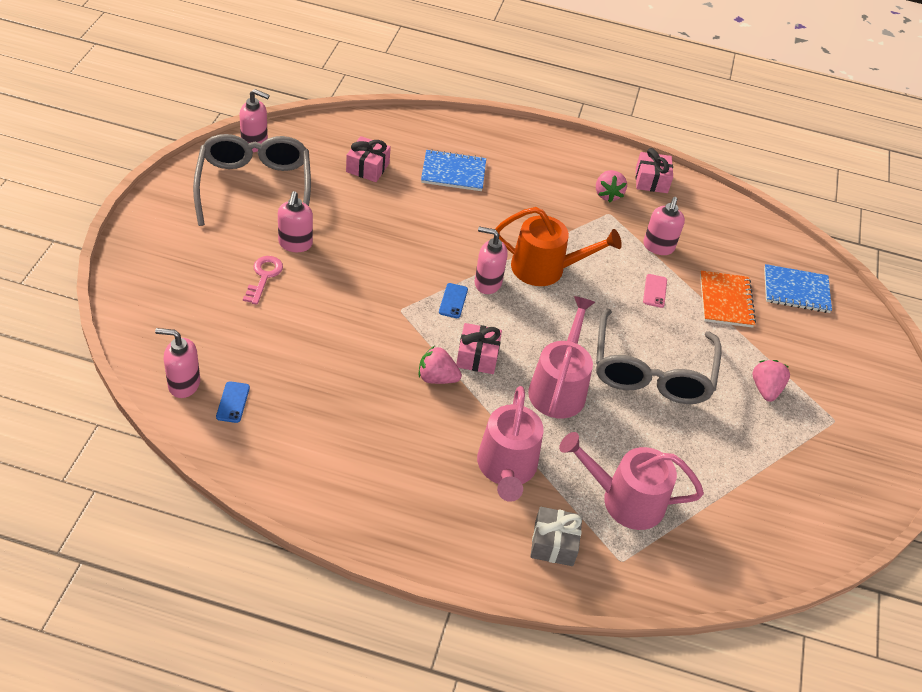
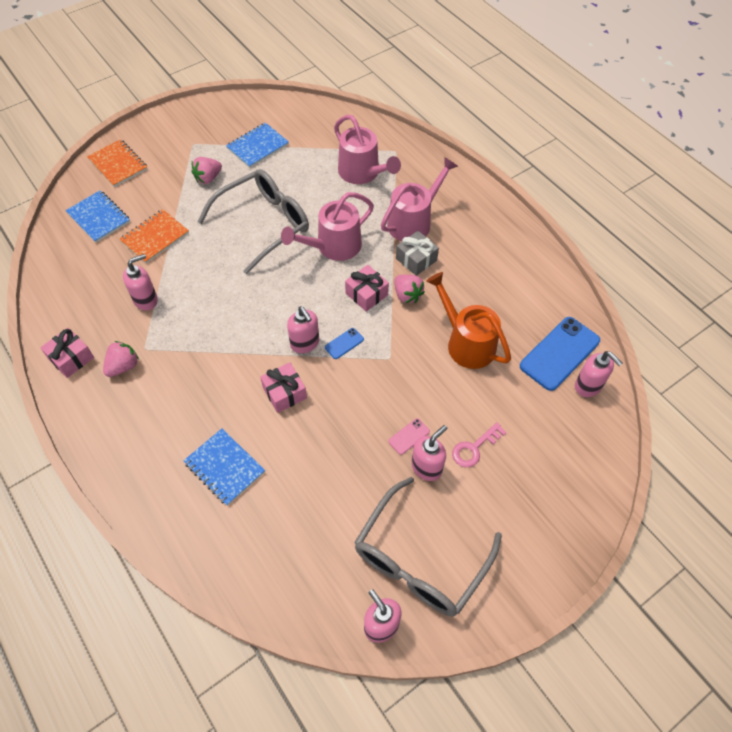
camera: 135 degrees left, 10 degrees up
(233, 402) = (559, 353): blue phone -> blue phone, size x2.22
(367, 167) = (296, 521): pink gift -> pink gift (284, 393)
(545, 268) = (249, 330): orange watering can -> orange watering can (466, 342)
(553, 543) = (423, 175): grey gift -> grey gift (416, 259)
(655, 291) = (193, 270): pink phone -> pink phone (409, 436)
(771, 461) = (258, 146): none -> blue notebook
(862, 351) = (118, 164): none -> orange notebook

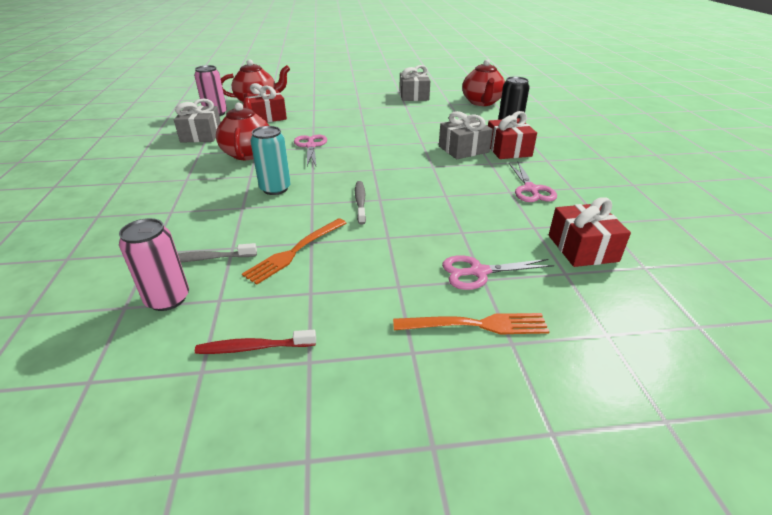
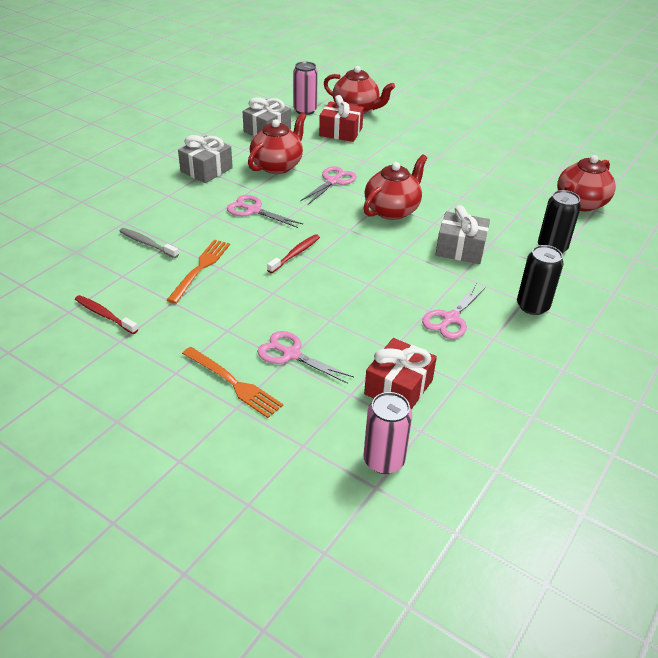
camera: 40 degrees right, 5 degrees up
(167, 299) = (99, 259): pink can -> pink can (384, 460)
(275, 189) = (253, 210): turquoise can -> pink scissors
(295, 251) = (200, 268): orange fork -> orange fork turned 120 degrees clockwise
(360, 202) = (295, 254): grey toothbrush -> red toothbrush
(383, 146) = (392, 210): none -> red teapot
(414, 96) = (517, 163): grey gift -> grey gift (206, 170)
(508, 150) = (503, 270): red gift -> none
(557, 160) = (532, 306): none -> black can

What to produce:
The answer must be the full listing, word for word, with no images in it.

Exercise solution:
camera: 135 degrees left, 10 degrees up
(233, 402) = (559, 353): blue phone -> blue phone, size x2.22
(367, 167) = (296, 521): pink gift -> pink gift (284, 393)
(545, 268) = (249, 330): orange watering can -> orange watering can (466, 342)
(553, 543) = (423, 175): grey gift -> grey gift (416, 259)
(655, 291) = (193, 270): pink phone -> pink phone (409, 436)
(771, 461) = (258, 146): none -> blue notebook
(862, 351) = (118, 164): none -> orange notebook

camera: 40 degrees right, 5 degrees up
(167, 299) = (99, 259): pink can -> pink can (384, 460)
(275, 189) = (253, 210): turquoise can -> pink scissors
(295, 251) = (200, 268): orange fork -> orange fork turned 120 degrees clockwise
(360, 202) = (295, 254): grey toothbrush -> red toothbrush
(383, 146) = (392, 210): none -> red teapot
(414, 96) = (517, 163): grey gift -> grey gift (206, 170)
(508, 150) = (503, 270): red gift -> none
(557, 160) = (532, 306): none -> black can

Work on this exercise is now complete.